┌────────

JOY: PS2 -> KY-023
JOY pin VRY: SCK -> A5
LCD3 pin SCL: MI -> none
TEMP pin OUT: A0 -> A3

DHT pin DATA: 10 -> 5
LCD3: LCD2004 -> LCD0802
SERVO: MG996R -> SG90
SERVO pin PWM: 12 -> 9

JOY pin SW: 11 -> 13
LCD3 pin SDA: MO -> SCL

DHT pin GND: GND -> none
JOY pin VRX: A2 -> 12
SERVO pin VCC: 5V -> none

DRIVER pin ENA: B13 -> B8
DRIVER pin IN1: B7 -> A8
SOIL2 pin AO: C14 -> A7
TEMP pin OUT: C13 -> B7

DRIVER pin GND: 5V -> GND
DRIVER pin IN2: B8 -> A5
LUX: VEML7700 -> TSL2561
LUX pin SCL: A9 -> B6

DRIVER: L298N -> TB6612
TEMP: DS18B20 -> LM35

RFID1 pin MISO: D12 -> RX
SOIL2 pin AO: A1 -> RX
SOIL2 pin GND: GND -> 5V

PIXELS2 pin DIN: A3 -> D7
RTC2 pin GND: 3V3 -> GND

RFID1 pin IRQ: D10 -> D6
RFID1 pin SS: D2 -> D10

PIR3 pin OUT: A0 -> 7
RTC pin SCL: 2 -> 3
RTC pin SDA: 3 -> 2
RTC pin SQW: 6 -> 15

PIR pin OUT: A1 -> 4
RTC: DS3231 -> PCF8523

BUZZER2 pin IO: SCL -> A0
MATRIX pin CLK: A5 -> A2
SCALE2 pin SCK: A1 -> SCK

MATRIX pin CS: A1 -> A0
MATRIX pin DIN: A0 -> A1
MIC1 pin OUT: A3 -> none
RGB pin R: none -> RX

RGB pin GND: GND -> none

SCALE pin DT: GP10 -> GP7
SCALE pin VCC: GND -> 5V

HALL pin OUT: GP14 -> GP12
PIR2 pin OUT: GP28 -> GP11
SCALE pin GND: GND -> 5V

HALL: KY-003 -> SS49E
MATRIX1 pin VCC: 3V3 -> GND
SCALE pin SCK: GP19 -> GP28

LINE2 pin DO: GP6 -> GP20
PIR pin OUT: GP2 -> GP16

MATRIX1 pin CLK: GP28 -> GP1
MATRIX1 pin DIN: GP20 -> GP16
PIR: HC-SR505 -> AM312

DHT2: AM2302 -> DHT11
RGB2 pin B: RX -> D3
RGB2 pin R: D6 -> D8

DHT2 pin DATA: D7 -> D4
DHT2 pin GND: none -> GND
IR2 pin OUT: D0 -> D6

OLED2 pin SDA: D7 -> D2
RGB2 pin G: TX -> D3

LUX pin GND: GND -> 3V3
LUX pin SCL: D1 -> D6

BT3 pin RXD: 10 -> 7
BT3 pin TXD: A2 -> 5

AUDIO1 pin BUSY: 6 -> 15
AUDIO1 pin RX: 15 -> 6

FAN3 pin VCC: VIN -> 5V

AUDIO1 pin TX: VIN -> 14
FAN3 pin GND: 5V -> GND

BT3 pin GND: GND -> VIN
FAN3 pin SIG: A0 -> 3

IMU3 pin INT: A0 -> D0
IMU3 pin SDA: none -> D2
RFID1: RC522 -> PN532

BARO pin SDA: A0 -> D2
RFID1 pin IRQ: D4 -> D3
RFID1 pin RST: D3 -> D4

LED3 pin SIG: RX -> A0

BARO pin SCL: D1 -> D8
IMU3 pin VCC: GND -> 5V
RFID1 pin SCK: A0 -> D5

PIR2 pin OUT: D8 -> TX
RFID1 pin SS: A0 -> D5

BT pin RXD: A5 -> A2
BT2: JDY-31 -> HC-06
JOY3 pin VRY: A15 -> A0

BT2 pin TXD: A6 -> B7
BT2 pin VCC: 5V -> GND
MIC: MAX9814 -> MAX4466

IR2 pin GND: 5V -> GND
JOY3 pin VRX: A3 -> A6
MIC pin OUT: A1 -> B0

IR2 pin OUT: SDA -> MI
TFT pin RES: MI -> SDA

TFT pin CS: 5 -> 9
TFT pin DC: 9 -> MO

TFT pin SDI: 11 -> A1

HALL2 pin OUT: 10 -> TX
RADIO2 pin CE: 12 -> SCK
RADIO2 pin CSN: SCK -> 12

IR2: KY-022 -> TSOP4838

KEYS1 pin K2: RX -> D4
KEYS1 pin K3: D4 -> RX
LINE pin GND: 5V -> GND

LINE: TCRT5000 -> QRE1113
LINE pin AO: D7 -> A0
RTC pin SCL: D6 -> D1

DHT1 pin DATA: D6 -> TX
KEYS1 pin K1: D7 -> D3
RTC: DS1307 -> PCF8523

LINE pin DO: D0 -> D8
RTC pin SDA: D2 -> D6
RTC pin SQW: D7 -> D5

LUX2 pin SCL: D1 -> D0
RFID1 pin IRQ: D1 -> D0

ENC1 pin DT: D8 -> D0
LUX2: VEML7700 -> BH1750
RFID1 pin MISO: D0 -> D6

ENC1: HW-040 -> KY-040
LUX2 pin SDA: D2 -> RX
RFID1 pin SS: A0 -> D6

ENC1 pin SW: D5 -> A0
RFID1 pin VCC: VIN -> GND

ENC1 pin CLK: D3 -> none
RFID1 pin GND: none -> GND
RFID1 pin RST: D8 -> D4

└────────

§ **What to do**
Give a word-for-word restatement of every record.

§ **Result of this task**
JOY: PS2 -> KY-023
JOY pin VRY: SCK -> A5
LCD3 pin SCL: MI -> none
TEMP pin OUT: A0 -> A3

DHT pin DATA: 10 -> 5
LCD3: LCD2004 -> LCD0802
SERVO: MG996R -> SG90
SERVO pin PWM: 12 -> 9

JOY pin SW: 11 -> 13
LCD3 pin SDA: MO -> SCL

DHT pin GND: GND -> none
JOY pin VRX: A2 -> 12
SERVO pin VCC: 5V -> none

DRIVER pin ENA: B13 -> B8
DRIVER pin IN1: B7 -> A8
SOIL2 pin AO: C14 -> A7
TEMP pin OUT: C13 -> B7

DRIVER pin GND: 5V -> GND
DRIVER pin IN2: B8 -> A5
LUX: VEML7700 -> TSL2561
LUX pin SCL: A9 -> B6

DRIVER: L298N -> TB6612
TEMP: DS18B20 -> LM35

RFID1 pin MISO: D12 -> RX
SOIL2 pin AO: A1 -> RX
SOIL2 pin GND: GND -> 5V

PIXELS2 pin DIN: A3 -> D7
RTC2 pin GND: 3V3 -> GND

RFID1 pin IRQ: D10 -> D6
RFID1 pin SS: D2 -> D10

PIR3 pin OUT: A0 -> 7
RTC pin SCL: 2 -> 3
RTC pin SDA: 3 -> 2
RTC pin SQW: 6 -> 15

PIR pin OUT: A1 -> 4
RTC: DS3231 -> PCF8523

BUZZER2 pin IO: SCL -> A0
MATRIX pin CLK: A5 -> A2
SCALE2 pin SCK: A1 -> SCK

MATRIX pin CS: A1 -> A0
MATRIX pin DIN: A0 -> A1
MIC1 pin OUT: A3 -> none
RGB pin R: none -> RX

RGB pin GND: GND -> none

SCALE pin DT: GP10 -> GP7
SCALE pin VCC: GND -> 5V

HALL pin OUT: GP14 -> GP12
PIR2 pin OUT: GP28 -> GP11
SCALE pin GND: GND -> 5V

HALL: KY-003 -> SS49E
MATRIX1 pin VCC: 3V3 -> GND
SCALE pin SCK: GP19 -> GP28

LINE2 pin DO: GP6 -> GP20
PIR pin OUT: GP2 -> GP16

MATRIX1 pin CLK: GP28 -> GP1
MATRIX1 pin DIN: GP20 -> GP16
PIR: HC-SR505 -> AM312

DHT2: AM2302 -> DHT11
RGB2 pin B: RX -> D3
RGB2 pin R: D6 -> D8

DHT2 pin DATA: D7 -> D4
DHT2 pin GND: none -> GND
IR2 pin OUT: D0 -> D6

OLED2 pin SDA: D7 -> D2
RGB2 pin G: TX -> D3

LUX pin GND: GND -> 3V3
LUX pin SCL: D1 -> D6

BT3 pin RXD: 10 -> 7
BT3 pin TXD: A2 -> 5

AUDIO1 pin BUSY: 6 -> 15
AUDIO1 pin RX: 15 -> 6

FAN3 pin VCC: VIN -> 5V

AUDIO1 pin TX: VIN -> 14
FAN3 pin GND: 5V -> GND

BT3 pin GND: GND -> VIN
FAN3 pin SIG: A0 -> 3

IMU3 pin INT: A0 -> D0
IMU3 pin SDA: none -> D2
RFID1: RC522 -> PN532

BARO pin SDA: A0 -> D2
RFID1 pin IRQ: D4 -> D3
RFID1 pin RST: D3 -> D4

LED3 pin SIG: RX -> A0

BARO pin SCL: D1 -> D8
IMU3 pin VCC: GND -> 5V
RFID1 pin SCK: A0 -> D5

PIR2 pin OUT: D8 -> TX
RFID1 pin SS: A0 -> D5

BT pin RXD: A5 -> A2
BT2: JDY-31 -> HC-06
JOY3 pin VRY: A15 -> A0

BT2 pin TXD: A6 -> B7
BT2 pin VCC: 5V -> GND
MIC: MAX9814 -> MAX4466

IR2 pin GND: 5V -> GND
JOY3 pin VRX: A3 -> A6
MIC pin OUT: A1 -> B0

IR2 pin OUT: SDA -> MI
TFT pin RES: MI -> SDA

TFT pin CS: 5 -> 9
TFT pin DC: 9 -> MO

TFT pin SDI: 11 -> A1

HALL2 pin OUT: 10 -> TX
RADIO2 pin CE: 12 -> SCK
RADIO2 pin CSN: SCK -> 12

IR2: KY-022 -> TSOP4838

KEYS1 pin K2: RX -> D4
KEYS1 pin K3: D4 -> RX
LINE pin GND: 5V -> GND

LINE: TCRT5000 -> QRE1113
LINE pin AO: D7 -> A0
RTC pin SCL: D6 -> D1

DHT1 pin DATA: D6 -> TX
KEYS1 pin K1: D7 -> D3
RTC: DS1307 -> PCF8523

LINE pin DO: D0 -> D8
RTC pin SDA: D2 -> D6
RTC pin SQW: D7 -> D5

LUX2 pin SCL: D1 -> D0
RFID1 pin IRQ: D1 -> D0

ENC1 pin DT: D8 -> D0
LUX2: VEML7700 -> BH1750
RFID1 pin MISO: D0 -> D6

ENC1: HW-040 -> KY-040
LUX2 pin SDA: D2 -> RX
RFID1 pin SS: A0 -> D6

ENC1 pin SW: D5 -> A0
RFID1 pin VCC: VIN -> GND

ENC1 pin CLK: D3 -> none
RFID1 pin GND: none -> GND
RFID1 pin RST: D8 -> D4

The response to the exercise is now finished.